== GIVEN DATA ==

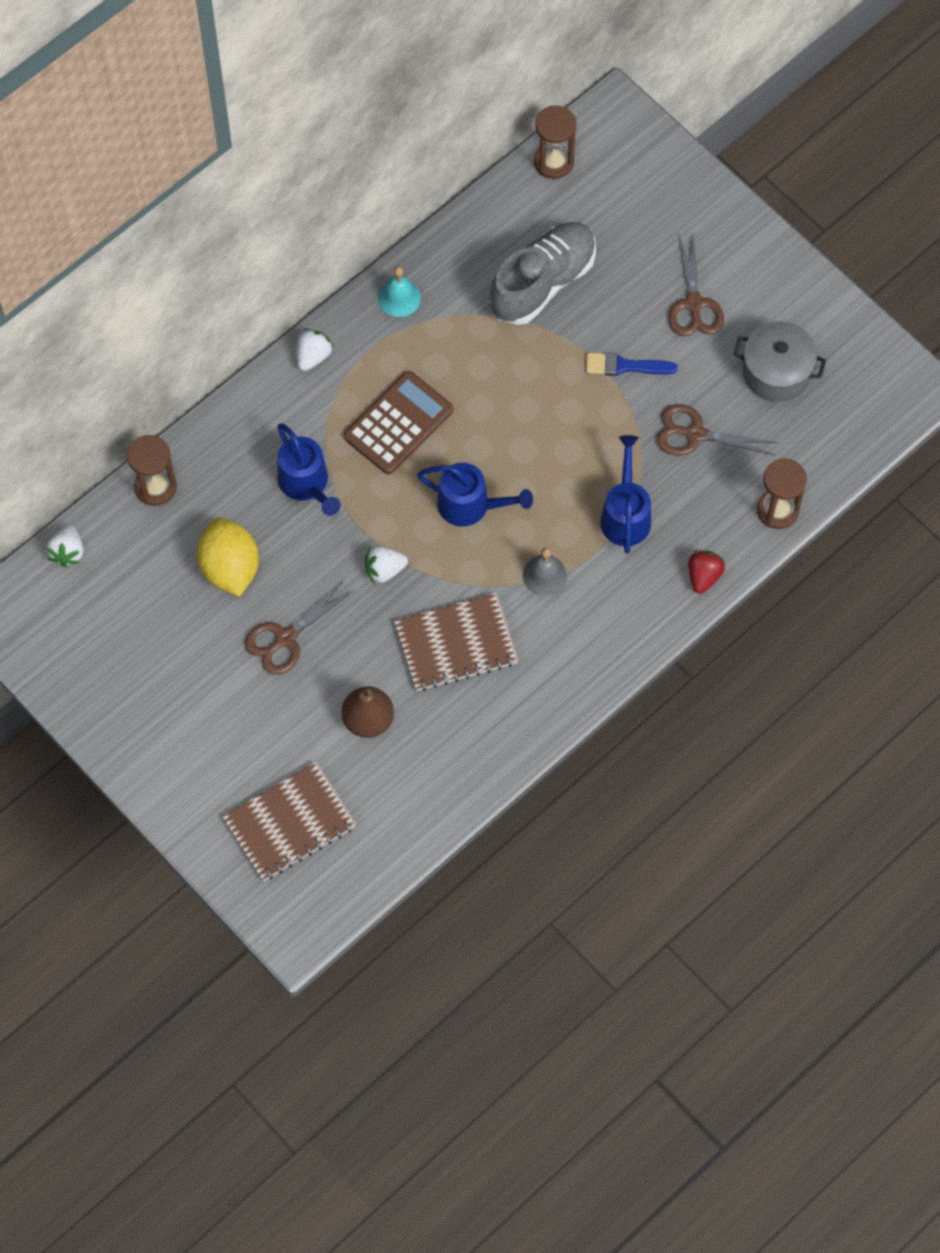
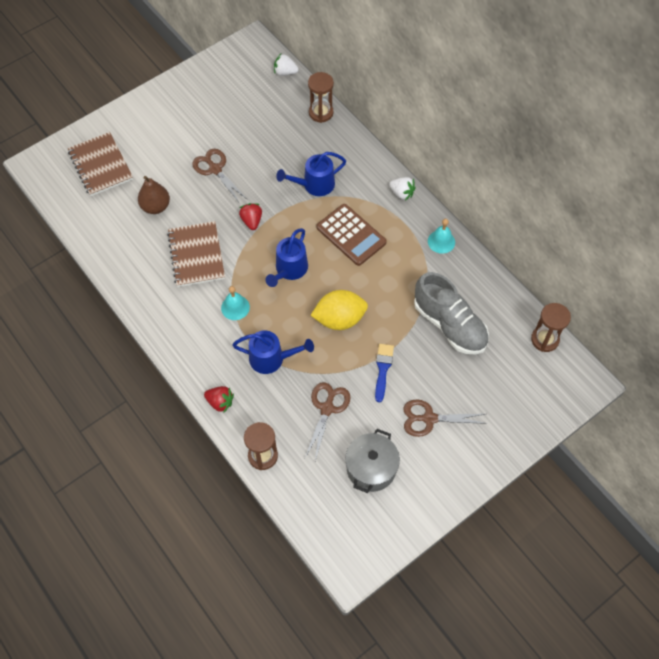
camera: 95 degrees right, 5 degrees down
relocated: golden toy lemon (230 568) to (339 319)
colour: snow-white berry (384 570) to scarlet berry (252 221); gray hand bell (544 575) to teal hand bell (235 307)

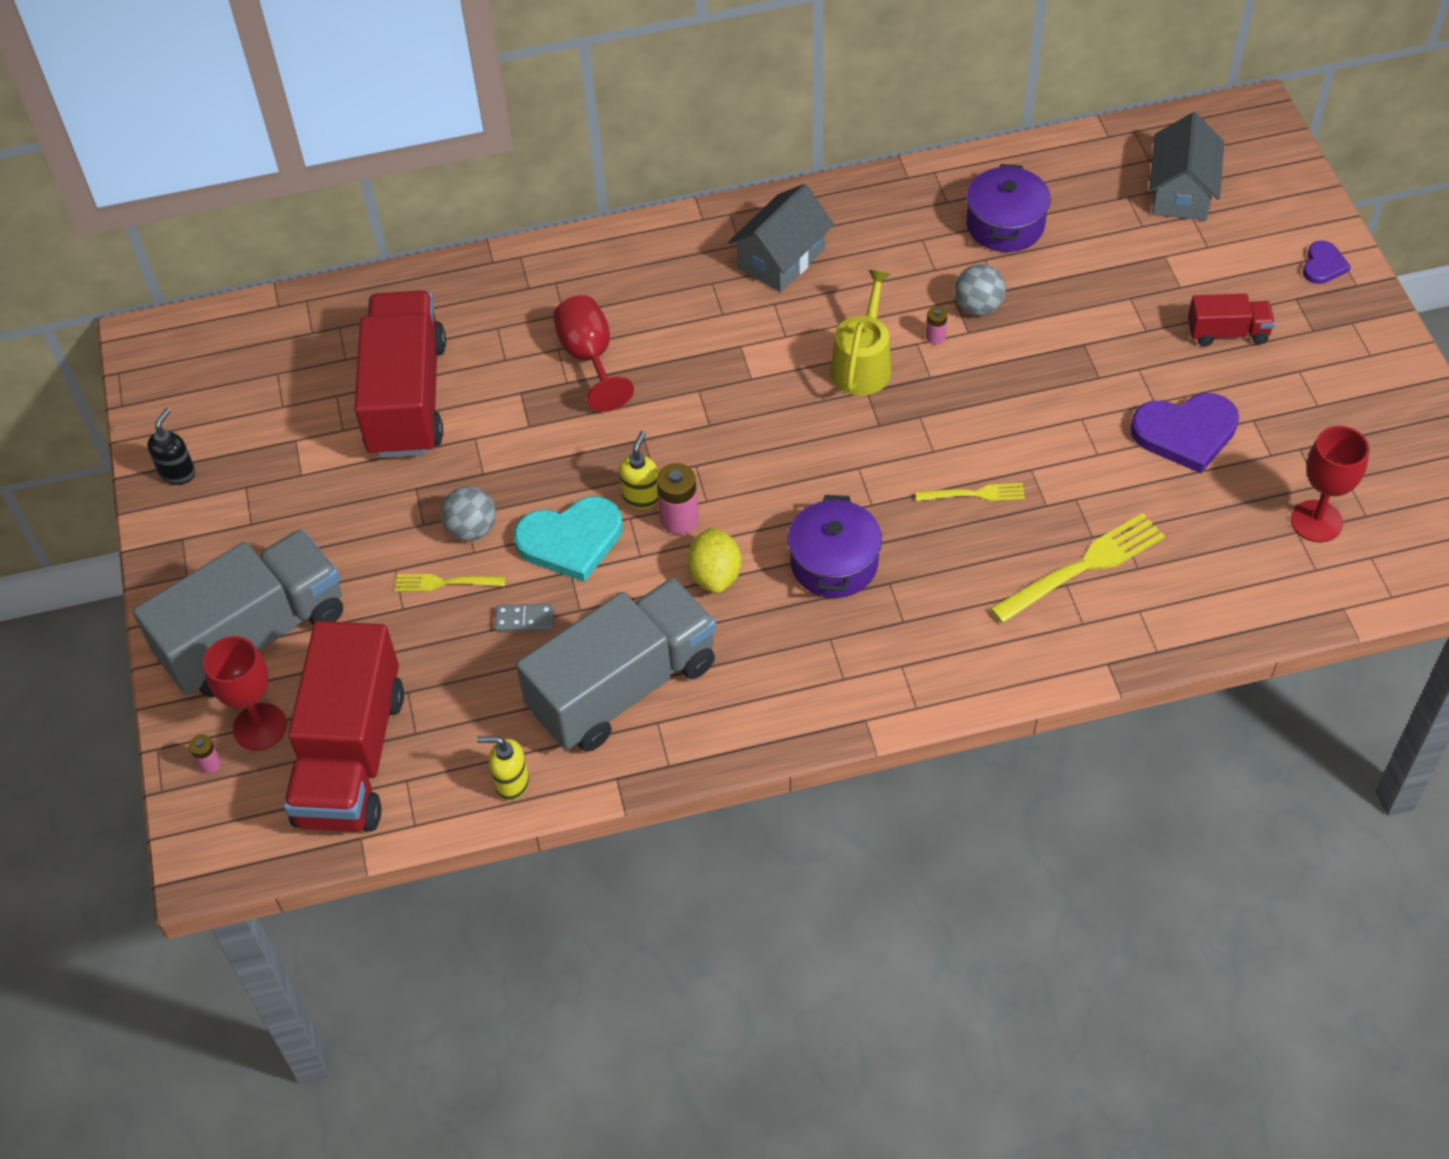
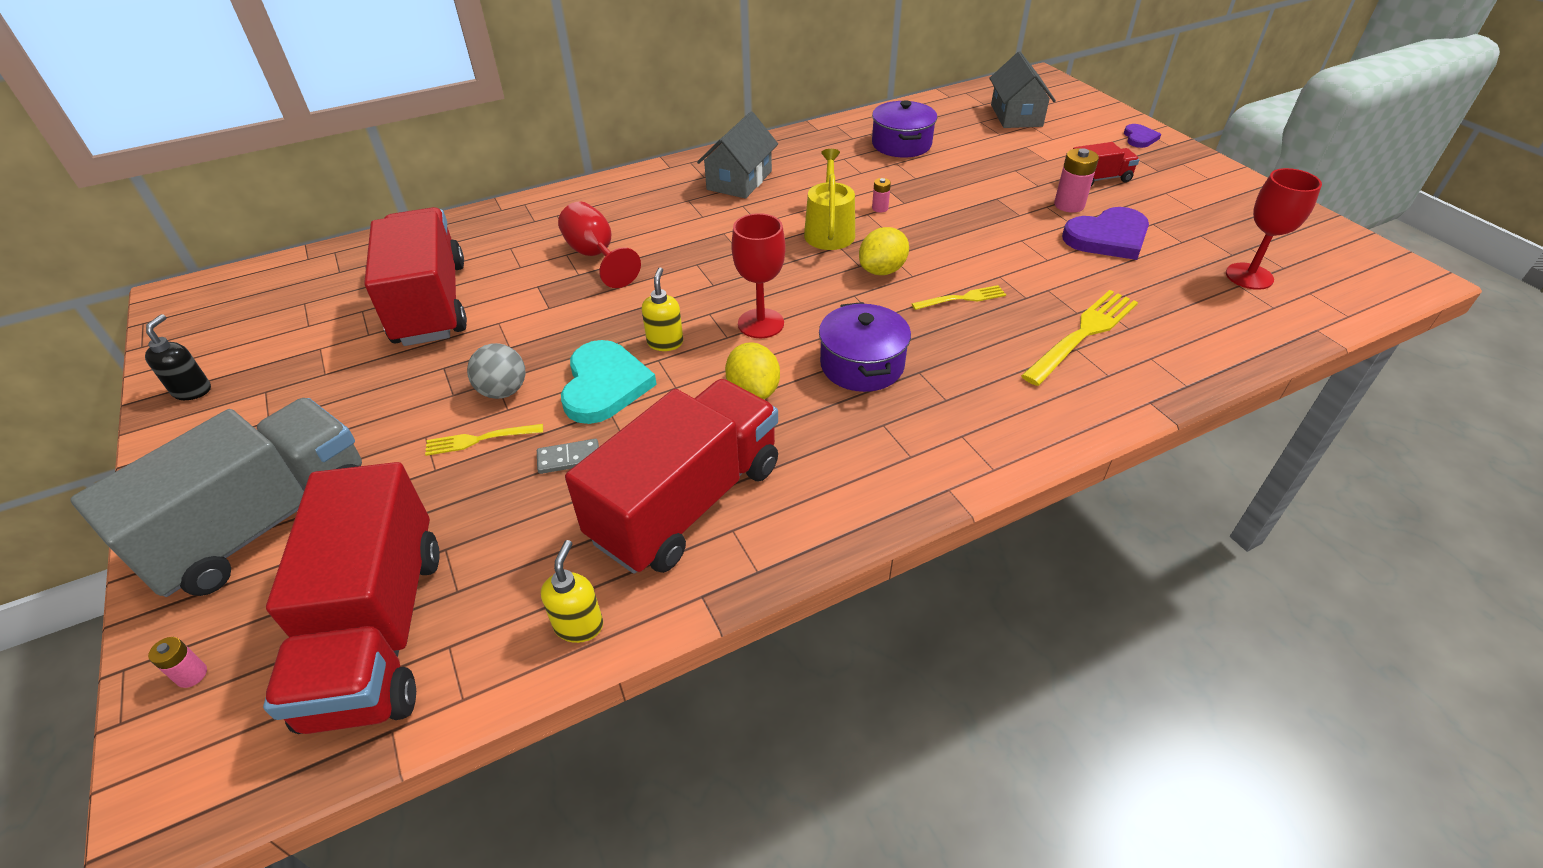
camera: 15 degrees left, 10 degrees down
missing: gray play ball (978 307)
appeared: golden toy lemon (882 270)
relocated: scarlet goblet (260 727) to (761 323); pink power cell (679 519) to (1069 205)
colour: gray toy truck (623 687) to scarlet toy truck (687 502)
spun: golden soap pump (511 783) = (579 625) 105 degrees clockwise; teal heart (571 540) = (604 385) 60 degrees counterclockwise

===

WHAT TO WORK ON: Each line from the one that holds "colour: snow-white berry" through the end of the entries must be returned exactly, while any pictures stay out.

OUTPUT FOR THIS TASK:
colour: snow-white berry (384 570) to scarlet berry (252 221); gray hand bell (544 575) to teal hand bell (235 307)

camera: 15 degrees left, 10 degrees down
missing: gray play ball (978 307)
appeared: golden toy lemon (882 270)
relocated: scarlet goblet (260 727) to (761 323); pink power cell (679 519) to (1069 205)
colour: gray toy truck (623 687) to scarlet toy truck (687 502)
spun: golden soap pump (511 783) = (579 625) 105 degrees clockwise; teal heart (571 540) = (604 385) 60 degrees counterclockwise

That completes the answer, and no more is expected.